**WORK INSTRUCTION:** Going line by line through the listing below, count each line that includes the word "gateau", and reply with the count only.

**DATASET SECTION:**
====

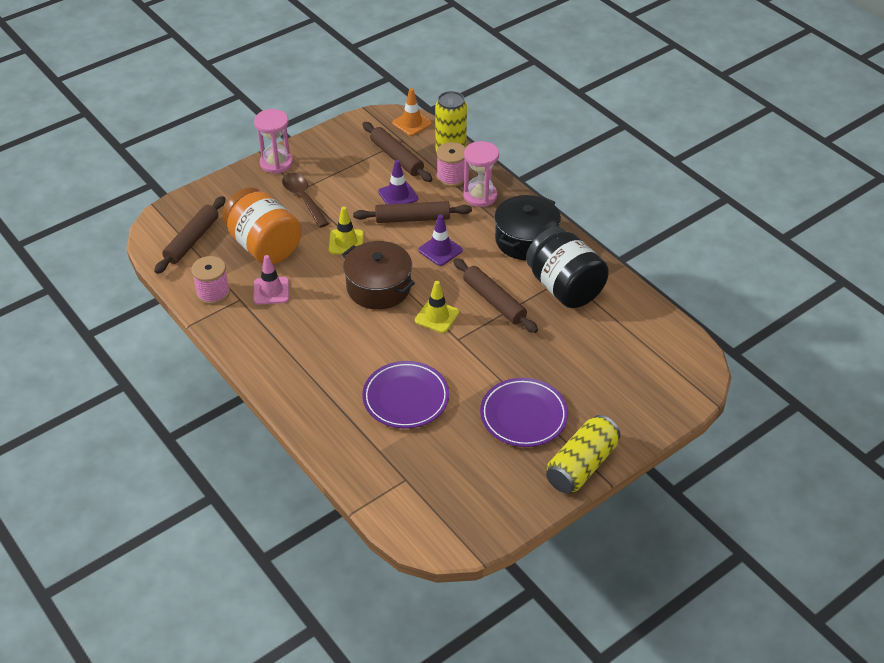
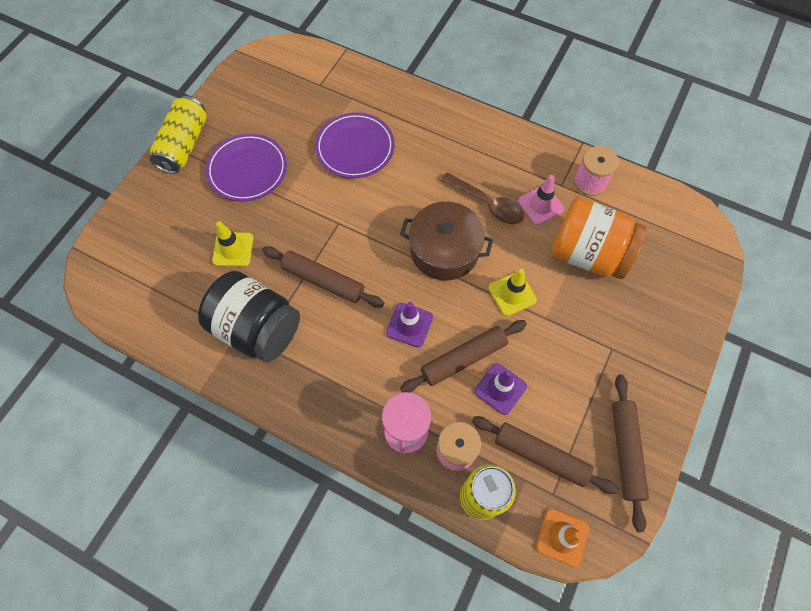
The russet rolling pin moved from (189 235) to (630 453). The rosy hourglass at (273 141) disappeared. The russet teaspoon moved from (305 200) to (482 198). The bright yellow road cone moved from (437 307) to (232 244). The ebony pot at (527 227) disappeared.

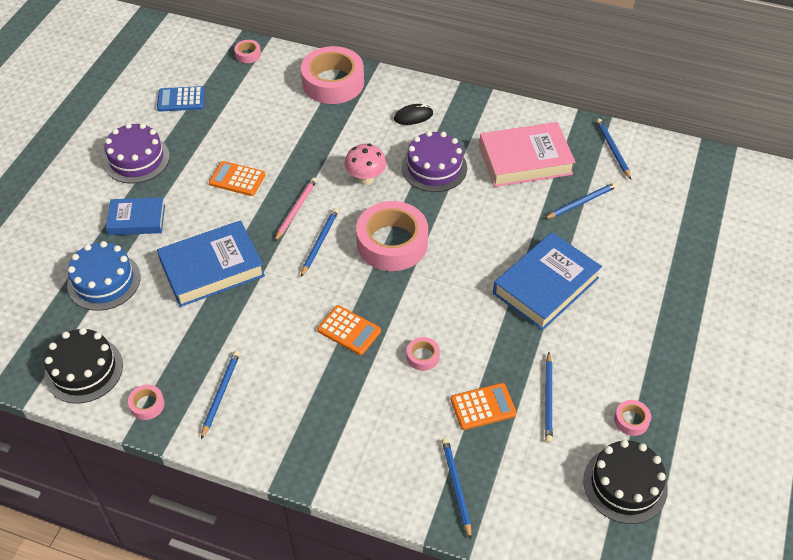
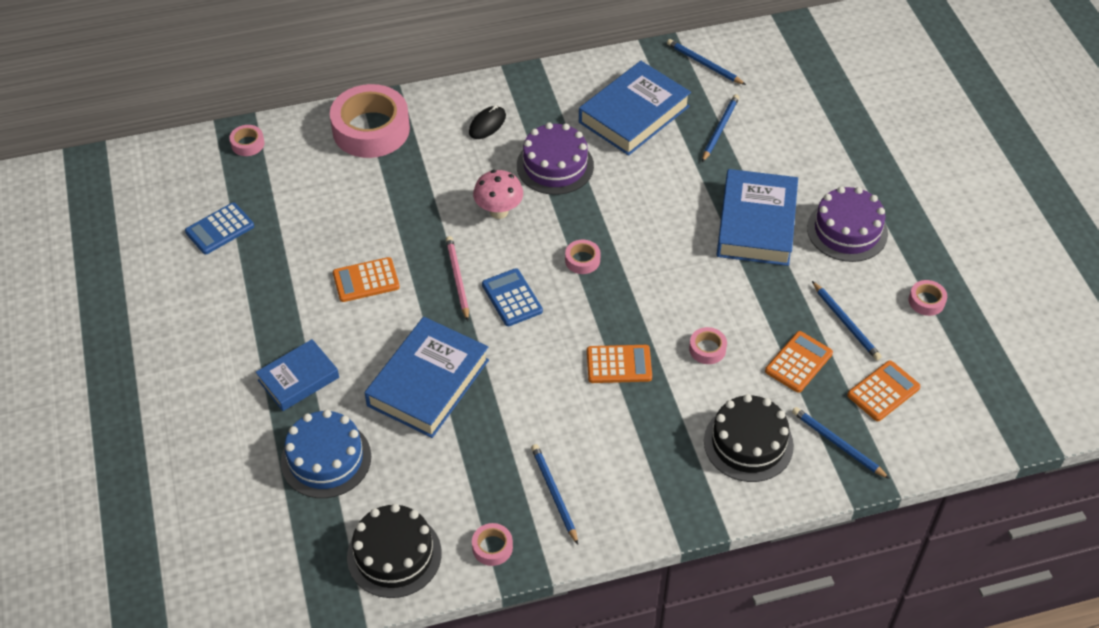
The violet gateau moved from (137 153) to (847 224). The cobalt lead pencil at (320 242) was replaced by the cobalt calculator at (512 297). The rosy roll of tape at (392 236) changed to 0.43 times the size. The rosy book at (527 154) became the cobalt book at (635 108). The ebony gateau moved from (625 482) to (749 438). The bright orange calculator at (883 390) appeared.

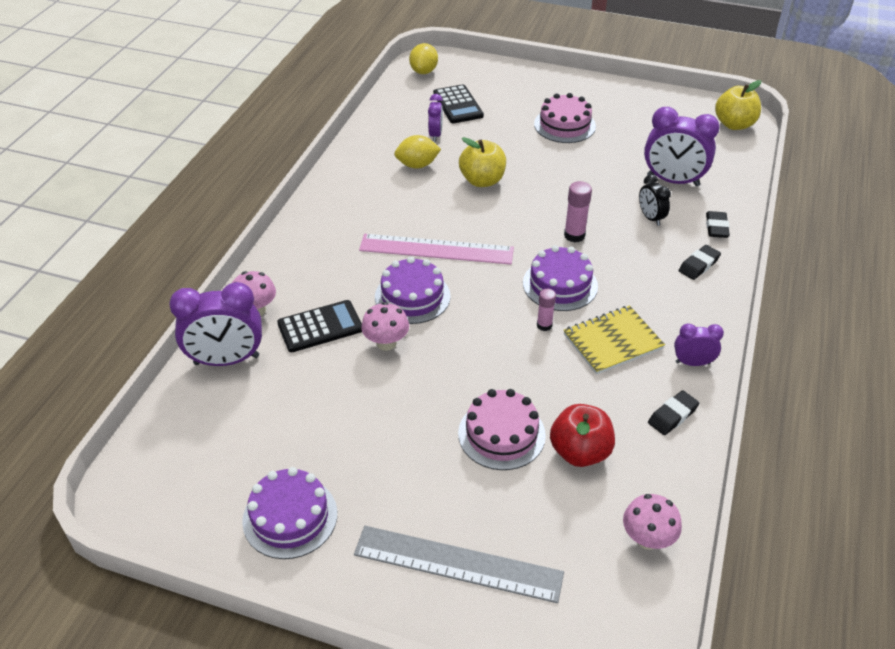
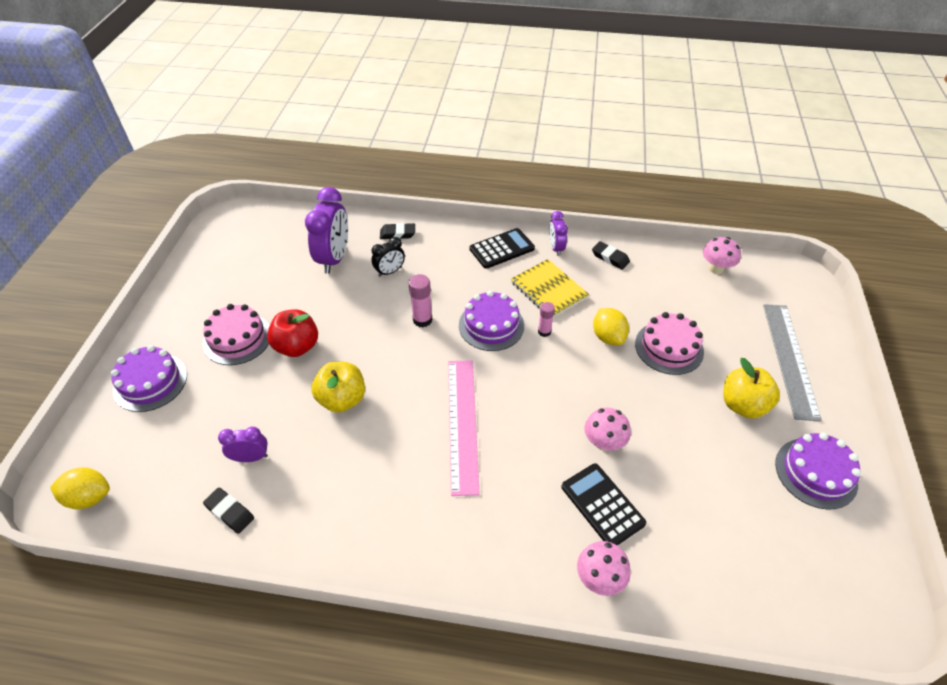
The violet alarm clock at (215 324) disappeared. The violet gateau moved from (413 290) to (149 378). The bright yellow citrus fruit moved from (417 152) to (611 326). The ebony calculator moved from (458 103) to (502 248). The scarlet apple moved from (582 435) to (292 333). The ebony gum eraser moved from (700 262) to (228 511). The bright yellow apple moved from (738 105) to (751 388).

====

**FINAL ANSWER:** 2